**What to work on**
Work through the entries below and report how many lines include "trapezoid". The number alone is the answer.

++++++++

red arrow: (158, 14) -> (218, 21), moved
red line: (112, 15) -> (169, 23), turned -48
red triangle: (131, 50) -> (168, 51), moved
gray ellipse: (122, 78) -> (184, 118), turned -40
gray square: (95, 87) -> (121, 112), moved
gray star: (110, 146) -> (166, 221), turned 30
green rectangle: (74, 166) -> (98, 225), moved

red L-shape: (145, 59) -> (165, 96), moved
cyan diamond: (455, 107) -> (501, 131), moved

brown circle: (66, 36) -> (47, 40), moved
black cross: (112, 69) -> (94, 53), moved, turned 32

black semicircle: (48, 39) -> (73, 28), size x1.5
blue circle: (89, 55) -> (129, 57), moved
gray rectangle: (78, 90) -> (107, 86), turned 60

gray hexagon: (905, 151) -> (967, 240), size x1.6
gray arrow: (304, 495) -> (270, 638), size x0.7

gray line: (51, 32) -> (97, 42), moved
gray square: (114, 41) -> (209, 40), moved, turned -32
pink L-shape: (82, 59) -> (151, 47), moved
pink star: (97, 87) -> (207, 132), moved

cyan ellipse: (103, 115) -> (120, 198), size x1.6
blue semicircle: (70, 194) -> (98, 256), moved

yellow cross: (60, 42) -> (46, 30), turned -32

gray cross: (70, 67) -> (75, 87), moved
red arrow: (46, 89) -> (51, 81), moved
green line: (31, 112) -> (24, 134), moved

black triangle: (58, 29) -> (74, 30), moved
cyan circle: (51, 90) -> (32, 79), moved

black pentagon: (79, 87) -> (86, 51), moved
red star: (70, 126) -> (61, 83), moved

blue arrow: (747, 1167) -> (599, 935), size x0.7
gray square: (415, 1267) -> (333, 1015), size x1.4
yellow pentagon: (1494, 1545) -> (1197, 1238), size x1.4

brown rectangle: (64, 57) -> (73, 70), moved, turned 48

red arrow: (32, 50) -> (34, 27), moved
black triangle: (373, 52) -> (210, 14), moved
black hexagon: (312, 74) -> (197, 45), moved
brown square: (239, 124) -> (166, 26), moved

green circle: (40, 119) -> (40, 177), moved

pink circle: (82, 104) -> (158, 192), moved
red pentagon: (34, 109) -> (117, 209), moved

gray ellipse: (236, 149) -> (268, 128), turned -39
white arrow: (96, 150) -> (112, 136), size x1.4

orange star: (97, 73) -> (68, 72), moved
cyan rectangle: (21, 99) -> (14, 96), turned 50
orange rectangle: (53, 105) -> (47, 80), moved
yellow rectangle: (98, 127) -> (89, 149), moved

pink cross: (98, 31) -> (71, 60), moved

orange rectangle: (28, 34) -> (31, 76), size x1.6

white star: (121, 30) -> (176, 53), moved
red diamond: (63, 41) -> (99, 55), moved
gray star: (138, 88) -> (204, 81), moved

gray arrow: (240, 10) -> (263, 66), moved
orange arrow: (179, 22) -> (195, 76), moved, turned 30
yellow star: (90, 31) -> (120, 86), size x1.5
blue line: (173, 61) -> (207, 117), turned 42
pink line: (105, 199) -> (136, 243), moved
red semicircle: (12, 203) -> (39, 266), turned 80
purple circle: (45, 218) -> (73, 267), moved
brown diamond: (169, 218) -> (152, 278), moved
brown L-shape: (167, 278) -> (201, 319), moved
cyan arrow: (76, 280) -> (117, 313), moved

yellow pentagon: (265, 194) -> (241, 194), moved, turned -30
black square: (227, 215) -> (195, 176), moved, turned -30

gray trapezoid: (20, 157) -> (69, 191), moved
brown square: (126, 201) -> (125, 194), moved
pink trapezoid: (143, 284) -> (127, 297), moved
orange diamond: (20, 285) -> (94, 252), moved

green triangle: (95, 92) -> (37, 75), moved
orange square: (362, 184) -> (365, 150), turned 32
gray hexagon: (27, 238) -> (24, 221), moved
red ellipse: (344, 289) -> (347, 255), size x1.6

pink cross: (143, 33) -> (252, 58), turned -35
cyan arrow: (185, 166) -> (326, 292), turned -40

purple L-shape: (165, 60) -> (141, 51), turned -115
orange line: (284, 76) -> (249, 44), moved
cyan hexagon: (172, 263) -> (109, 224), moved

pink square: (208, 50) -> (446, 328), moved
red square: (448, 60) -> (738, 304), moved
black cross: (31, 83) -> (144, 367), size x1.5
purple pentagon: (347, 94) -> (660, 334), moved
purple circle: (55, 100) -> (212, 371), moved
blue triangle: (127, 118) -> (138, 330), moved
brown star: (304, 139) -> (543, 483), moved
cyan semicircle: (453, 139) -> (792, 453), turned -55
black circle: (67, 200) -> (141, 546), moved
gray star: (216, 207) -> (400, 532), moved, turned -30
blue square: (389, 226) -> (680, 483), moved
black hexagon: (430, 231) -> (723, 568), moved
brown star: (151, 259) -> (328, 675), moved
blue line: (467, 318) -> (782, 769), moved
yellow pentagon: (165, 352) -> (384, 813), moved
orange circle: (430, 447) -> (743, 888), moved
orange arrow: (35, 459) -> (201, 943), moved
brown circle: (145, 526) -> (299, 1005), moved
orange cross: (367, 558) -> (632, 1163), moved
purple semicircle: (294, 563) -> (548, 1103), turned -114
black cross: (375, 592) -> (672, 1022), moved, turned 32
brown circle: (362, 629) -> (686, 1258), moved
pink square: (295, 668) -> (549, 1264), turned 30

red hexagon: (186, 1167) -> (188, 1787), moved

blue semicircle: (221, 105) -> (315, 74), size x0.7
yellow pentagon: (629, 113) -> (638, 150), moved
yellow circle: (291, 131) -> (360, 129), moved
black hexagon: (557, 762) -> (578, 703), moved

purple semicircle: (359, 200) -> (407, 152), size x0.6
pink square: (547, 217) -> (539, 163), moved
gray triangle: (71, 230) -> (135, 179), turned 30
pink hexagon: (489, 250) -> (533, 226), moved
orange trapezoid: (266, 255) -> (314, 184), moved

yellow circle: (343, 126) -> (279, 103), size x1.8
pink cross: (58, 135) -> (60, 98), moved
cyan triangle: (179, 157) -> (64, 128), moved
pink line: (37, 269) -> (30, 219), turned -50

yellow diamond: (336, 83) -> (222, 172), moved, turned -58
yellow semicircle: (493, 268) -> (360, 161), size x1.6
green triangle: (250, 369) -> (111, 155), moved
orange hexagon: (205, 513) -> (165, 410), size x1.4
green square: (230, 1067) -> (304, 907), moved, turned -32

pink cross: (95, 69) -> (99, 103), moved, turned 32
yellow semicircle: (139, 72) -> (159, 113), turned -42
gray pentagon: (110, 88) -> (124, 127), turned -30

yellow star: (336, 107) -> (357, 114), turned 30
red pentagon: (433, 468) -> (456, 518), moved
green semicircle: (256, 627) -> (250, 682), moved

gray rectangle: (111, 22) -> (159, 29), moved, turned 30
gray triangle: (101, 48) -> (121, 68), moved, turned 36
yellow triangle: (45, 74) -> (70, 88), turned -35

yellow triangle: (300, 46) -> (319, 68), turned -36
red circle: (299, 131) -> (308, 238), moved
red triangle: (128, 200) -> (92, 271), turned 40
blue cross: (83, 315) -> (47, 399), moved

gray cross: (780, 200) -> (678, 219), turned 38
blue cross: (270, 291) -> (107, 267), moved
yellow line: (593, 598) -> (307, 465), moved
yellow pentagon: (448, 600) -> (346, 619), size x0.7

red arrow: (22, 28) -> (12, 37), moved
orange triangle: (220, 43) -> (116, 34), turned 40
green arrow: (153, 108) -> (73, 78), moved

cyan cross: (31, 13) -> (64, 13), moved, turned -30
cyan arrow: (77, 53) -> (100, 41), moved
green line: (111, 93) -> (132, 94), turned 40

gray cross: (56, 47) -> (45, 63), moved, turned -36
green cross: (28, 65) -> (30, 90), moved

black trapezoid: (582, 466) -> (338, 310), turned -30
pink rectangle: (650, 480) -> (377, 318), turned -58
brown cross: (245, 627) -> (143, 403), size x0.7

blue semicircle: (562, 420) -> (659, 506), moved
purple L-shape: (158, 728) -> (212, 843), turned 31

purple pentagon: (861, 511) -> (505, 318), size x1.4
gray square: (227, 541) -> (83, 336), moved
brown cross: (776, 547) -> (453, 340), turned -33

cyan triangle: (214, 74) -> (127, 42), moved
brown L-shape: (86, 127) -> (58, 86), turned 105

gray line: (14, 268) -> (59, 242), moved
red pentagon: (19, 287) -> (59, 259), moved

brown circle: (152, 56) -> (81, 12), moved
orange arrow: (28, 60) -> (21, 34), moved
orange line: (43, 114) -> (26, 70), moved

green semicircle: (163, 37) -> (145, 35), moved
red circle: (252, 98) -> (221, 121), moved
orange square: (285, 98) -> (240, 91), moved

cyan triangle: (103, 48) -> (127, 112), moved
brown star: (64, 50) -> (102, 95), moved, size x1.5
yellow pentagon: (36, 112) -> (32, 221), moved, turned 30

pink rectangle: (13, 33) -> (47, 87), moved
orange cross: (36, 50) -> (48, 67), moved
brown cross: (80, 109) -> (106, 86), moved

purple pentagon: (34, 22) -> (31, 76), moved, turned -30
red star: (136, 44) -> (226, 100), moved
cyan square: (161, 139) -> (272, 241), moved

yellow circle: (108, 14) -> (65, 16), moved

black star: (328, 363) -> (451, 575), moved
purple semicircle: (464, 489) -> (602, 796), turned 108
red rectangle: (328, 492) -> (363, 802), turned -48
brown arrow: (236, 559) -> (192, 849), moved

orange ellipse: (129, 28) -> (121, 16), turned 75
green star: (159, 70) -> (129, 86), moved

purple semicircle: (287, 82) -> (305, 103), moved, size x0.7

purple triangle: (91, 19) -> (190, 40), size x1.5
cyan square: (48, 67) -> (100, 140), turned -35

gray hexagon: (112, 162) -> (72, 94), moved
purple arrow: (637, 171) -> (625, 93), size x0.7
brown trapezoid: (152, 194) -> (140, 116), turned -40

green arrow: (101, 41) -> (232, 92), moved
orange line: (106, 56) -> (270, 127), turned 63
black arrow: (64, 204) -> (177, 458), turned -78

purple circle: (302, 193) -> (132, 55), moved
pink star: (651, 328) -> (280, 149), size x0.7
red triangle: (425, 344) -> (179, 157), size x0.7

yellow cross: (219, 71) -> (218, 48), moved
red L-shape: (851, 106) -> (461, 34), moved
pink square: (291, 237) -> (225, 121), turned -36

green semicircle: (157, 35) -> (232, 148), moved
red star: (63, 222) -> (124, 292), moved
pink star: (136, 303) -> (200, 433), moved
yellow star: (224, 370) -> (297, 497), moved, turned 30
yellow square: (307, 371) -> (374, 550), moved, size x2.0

++++++++

**Expected answer**
5